Exercise requirements:
Extract each line of the listing below that contains the string "LilyPond".

Stored dataset items
— Start —
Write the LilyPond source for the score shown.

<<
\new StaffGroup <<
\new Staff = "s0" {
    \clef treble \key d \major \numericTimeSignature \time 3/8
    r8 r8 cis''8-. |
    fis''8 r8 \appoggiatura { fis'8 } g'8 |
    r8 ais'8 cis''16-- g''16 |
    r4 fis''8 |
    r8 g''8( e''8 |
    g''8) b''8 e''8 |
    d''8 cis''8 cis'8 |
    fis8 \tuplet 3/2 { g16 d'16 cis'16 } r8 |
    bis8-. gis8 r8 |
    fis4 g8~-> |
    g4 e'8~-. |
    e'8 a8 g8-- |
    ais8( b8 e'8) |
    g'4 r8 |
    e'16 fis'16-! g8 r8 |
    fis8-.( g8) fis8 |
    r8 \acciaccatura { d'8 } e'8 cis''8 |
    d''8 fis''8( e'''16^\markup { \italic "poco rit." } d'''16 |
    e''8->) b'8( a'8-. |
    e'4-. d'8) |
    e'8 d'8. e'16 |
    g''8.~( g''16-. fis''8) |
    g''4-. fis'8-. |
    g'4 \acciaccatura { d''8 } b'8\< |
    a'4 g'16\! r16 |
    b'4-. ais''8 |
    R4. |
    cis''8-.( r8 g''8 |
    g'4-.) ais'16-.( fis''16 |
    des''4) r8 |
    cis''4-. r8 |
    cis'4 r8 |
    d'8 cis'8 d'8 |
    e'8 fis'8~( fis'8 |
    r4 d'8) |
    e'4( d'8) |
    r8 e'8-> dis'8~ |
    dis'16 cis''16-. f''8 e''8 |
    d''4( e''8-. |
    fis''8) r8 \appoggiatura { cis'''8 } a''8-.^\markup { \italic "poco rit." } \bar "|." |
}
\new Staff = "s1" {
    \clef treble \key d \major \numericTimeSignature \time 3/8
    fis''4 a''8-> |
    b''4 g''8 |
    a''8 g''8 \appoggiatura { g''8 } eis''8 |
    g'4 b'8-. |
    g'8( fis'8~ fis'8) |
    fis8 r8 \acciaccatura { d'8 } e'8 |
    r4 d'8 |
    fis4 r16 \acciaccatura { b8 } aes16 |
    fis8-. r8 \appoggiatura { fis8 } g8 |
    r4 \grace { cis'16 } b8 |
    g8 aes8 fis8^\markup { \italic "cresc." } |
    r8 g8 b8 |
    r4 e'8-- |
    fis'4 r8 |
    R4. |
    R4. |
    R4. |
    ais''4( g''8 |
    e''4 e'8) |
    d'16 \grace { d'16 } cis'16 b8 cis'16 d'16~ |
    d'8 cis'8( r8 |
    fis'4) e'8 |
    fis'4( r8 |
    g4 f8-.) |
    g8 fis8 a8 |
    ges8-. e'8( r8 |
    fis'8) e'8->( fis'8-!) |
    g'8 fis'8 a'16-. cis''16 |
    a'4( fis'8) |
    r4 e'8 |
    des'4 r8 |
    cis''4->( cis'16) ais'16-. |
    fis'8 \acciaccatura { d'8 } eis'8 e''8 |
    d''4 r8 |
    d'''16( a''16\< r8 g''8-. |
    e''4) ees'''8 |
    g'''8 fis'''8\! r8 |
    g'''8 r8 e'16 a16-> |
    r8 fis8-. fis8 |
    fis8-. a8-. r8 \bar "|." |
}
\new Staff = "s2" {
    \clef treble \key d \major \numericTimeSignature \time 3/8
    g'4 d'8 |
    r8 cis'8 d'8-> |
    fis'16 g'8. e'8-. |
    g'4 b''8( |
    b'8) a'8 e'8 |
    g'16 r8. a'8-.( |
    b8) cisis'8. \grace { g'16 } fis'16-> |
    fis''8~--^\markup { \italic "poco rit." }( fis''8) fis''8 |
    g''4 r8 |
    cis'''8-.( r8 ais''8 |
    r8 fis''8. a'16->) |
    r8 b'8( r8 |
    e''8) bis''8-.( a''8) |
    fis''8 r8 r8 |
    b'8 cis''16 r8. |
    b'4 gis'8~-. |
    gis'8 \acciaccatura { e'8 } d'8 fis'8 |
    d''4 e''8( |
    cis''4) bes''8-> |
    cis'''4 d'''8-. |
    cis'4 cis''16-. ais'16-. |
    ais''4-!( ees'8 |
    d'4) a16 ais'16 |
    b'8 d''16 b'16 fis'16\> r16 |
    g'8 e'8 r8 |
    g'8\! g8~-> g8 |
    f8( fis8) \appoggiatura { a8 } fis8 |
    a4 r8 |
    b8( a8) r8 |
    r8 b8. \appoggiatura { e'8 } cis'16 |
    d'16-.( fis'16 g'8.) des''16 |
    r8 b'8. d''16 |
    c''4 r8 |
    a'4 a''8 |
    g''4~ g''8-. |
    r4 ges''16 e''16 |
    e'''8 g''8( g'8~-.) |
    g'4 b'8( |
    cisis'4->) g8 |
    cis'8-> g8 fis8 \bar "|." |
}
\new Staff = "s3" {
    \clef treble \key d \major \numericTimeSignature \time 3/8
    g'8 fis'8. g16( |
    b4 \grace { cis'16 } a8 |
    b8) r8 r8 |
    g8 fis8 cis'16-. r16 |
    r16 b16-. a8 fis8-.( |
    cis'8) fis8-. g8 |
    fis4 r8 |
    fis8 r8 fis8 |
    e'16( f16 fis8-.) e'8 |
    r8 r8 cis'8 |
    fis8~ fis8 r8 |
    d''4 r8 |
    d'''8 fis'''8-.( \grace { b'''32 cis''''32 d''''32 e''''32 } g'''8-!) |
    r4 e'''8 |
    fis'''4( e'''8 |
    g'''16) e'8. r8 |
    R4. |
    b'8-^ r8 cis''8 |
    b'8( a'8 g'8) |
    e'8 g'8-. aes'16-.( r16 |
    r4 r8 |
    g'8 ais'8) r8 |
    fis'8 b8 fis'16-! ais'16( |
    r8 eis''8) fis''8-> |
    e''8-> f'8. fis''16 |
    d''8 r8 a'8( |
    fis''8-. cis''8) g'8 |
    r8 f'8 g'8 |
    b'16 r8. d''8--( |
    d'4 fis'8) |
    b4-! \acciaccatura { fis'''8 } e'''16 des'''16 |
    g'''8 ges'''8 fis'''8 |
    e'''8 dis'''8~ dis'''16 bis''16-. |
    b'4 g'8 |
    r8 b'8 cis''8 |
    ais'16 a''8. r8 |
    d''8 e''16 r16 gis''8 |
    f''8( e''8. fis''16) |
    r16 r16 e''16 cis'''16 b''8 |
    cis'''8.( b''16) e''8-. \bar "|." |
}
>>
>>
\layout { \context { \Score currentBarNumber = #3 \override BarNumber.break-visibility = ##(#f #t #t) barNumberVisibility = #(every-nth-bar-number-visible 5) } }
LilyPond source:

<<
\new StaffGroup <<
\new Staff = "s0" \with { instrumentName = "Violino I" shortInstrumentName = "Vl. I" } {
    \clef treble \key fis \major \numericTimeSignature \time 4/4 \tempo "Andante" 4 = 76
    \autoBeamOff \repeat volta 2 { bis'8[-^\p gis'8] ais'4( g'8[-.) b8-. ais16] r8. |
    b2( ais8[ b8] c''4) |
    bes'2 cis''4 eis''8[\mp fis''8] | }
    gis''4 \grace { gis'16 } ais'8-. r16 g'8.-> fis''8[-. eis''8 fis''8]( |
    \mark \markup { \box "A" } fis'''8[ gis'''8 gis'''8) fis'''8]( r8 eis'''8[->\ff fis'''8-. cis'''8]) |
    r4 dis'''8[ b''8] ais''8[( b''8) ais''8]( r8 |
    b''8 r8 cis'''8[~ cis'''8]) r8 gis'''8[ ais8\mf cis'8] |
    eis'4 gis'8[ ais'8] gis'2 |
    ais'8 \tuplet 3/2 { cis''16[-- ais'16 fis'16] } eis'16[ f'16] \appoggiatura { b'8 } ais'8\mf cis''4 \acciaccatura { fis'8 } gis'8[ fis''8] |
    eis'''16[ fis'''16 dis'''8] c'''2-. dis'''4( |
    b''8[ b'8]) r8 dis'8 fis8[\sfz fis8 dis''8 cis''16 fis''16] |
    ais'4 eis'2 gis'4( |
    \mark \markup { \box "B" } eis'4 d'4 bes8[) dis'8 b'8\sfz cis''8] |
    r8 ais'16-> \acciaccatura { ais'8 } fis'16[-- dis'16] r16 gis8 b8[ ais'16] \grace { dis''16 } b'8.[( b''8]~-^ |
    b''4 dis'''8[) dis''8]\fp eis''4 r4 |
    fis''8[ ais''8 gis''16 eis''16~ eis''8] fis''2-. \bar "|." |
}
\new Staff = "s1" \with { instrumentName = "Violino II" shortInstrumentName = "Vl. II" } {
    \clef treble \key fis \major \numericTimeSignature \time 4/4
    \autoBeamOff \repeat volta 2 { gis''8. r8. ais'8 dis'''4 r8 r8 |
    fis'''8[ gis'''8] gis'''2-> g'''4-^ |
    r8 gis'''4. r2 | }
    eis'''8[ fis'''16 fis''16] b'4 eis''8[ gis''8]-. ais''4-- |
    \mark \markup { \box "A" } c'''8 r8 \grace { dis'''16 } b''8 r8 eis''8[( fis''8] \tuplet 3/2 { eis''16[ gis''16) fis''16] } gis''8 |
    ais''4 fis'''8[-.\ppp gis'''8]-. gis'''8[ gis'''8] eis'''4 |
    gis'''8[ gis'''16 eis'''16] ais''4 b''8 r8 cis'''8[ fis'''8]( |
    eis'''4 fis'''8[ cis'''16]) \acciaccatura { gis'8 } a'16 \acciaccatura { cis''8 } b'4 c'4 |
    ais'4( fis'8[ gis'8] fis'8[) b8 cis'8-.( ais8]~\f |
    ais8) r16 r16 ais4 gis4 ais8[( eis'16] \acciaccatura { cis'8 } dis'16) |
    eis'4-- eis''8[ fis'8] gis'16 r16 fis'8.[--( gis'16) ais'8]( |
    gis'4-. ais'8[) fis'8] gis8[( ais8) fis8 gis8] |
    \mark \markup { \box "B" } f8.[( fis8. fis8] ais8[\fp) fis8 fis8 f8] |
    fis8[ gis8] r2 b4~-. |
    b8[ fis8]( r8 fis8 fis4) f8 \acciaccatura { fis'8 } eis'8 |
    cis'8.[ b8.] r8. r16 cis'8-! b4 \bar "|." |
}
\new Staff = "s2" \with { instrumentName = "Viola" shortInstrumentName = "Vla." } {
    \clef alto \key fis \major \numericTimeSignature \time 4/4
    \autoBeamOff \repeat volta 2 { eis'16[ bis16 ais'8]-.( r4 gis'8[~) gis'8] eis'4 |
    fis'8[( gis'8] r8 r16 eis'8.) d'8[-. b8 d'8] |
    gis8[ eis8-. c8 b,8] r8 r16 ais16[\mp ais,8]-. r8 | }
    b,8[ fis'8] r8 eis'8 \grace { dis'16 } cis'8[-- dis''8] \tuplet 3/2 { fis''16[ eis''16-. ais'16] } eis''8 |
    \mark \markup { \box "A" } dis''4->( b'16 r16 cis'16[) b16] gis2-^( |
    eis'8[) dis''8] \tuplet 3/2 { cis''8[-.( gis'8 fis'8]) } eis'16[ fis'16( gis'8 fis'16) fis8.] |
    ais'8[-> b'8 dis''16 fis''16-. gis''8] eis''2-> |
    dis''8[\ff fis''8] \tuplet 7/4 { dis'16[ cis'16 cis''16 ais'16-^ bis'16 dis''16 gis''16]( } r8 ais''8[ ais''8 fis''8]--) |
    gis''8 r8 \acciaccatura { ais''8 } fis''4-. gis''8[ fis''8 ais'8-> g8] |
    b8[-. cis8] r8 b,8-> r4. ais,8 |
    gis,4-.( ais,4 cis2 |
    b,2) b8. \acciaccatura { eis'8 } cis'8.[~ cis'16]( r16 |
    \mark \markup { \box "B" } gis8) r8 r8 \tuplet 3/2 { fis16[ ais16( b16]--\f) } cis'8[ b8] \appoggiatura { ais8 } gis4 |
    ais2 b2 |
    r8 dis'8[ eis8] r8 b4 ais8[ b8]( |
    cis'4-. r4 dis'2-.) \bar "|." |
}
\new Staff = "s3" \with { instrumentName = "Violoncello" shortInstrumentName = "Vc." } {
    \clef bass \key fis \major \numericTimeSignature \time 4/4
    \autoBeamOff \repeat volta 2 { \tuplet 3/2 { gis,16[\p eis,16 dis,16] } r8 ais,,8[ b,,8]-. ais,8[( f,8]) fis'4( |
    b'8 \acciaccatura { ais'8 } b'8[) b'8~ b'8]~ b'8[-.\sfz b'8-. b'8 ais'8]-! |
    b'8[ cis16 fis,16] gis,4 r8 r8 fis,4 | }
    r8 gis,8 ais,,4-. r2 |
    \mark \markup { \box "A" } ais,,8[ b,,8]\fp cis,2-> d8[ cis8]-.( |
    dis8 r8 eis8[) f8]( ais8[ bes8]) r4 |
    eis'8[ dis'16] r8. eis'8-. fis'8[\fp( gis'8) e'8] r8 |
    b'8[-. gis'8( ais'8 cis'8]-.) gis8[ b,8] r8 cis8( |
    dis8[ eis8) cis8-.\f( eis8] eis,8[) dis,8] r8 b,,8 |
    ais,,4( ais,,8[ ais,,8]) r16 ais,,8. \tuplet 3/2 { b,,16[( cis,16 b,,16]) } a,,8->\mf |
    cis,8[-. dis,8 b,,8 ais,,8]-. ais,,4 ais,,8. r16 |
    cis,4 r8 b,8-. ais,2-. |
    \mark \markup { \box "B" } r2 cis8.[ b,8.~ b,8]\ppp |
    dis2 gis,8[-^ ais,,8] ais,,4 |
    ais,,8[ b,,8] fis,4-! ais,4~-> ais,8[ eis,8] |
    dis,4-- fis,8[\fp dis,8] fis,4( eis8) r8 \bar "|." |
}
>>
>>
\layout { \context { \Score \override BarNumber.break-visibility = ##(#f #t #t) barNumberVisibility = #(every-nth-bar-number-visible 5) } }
— End —
Solution for this problem:
Write the LilyPond source for the score shown.
LilyPond source:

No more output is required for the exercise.